> **What the task asks**
Give the data again exactly, stopping after the "red mushroom: 1 -> 0" line.

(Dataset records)
=-=-=
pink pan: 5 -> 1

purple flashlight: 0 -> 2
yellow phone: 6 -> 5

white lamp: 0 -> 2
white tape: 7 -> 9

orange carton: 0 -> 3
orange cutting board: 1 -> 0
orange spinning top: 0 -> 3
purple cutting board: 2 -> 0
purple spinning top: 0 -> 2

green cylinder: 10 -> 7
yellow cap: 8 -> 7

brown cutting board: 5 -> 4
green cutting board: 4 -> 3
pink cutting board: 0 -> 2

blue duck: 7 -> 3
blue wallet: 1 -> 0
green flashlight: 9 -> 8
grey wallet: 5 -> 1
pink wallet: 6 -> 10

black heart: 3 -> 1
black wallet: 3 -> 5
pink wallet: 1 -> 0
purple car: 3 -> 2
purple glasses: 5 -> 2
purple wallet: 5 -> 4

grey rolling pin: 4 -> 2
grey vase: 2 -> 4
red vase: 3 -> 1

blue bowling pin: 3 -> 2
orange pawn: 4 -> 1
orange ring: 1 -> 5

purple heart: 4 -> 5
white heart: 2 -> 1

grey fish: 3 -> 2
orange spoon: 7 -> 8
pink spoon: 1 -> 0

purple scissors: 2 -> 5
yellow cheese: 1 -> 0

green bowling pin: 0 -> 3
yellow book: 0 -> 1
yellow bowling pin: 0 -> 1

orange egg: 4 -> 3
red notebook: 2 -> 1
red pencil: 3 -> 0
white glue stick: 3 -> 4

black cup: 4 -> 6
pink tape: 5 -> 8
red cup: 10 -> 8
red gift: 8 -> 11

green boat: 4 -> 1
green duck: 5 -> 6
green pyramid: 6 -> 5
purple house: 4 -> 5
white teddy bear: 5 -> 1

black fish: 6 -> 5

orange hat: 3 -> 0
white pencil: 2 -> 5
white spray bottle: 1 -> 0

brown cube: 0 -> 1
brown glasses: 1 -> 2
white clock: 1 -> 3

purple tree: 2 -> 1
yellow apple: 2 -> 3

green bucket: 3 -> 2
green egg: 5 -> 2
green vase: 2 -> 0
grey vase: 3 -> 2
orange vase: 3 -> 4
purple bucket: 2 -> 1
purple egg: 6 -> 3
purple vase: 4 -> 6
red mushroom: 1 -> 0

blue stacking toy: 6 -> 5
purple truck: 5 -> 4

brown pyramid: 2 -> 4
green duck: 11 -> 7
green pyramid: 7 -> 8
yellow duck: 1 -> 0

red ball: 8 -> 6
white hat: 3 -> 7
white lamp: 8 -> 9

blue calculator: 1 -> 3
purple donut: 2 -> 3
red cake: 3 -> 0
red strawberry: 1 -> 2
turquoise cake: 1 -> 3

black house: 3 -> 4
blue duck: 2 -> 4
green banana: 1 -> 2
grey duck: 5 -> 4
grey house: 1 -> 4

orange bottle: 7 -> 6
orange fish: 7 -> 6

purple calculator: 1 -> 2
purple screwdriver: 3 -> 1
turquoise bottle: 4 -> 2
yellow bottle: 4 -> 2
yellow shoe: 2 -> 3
=-=-=
> **Expected answer**
pink pan: 5 -> 1

purple flashlight: 0 -> 2
yellow phone: 6 -> 5

white lamp: 0 -> 2
white tape: 7 -> 9

orange carton: 0 -> 3
orange cutting board: 1 -> 0
orange spinning top: 0 -> 3
purple cutting board: 2 -> 0
purple spinning top: 0 -> 2

green cylinder: 10 -> 7
yellow cap: 8 -> 7

brown cutting board: 5 -> 4
green cutting board: 4 -> 3
pink cutting board: 0 -> 2

blue duck: 7 -> 3
blue wallet: 1 -> 0
green flashlight: 9 -> 8
grey wallet: 5 -> 1
pink wallet: 6 -> 10

black heart: 3 -> 1
black wallet: 3 -> 5
pink wallet: 1 -> 0
purple car: 3 -> 2
purple glasses: 5 -> 2
purple wallet: 5 -> 4

grey rolling pin: 4 -> 2
grey vase: 2 -> 4
red vase: 3 -> 1

blue bowling pin: 3 -> 2
orange pawn: 4 -> 1
orange ring: 1 -> 5

purple heart: 4 -> 5
white heart: 2 -> 1

grey fish: 3 -> 2
orange spoon: 7 -> 8
pink spoon: 1 -> 0

purple scissors: 2 -> 5
yellow cheese: 1 -> 0

green bowling pin: 0 -> 3
yellow book: 0 -> 1
yellow bowling pin: 0 -> 1

orange egg: 4 -> 3
red notebook: 2 -> 1
red pencil: 3 -> 0
white glue stick: 3 -> 4

black cup: 4 -> 6
pink tape: 5 -> 8
red cup: 10 -> 8
red gift: 8 -> 11

green boat: 4 -> 1
green duck: 5 -> 6
green pyramid: 6 -> 5
purple house: 4 -> 5
white teddy bear: 5 -> 1

black fish: 6 -> 5

orange hat: 3 -> 0
white pencil: 2 -> 5
white spray bottle: 1 -> 0

brown cube: 0 -> 1
brown glasses: 1 -> 2
white clock: 1 -> 3

purple tree: 2 -> 1
yellow apple: 2 -> 3

green bucket: 3 -> 2
green egg: 5 -> 2
green vase: 2 -> 0
grey vase: 3 -> 2
orange vase: 3 -> 4
purple bucket: 2 -> 1
purple egg: 6 -> 3
purple vase: 4 -> 6
red mushroom: 1 -> 0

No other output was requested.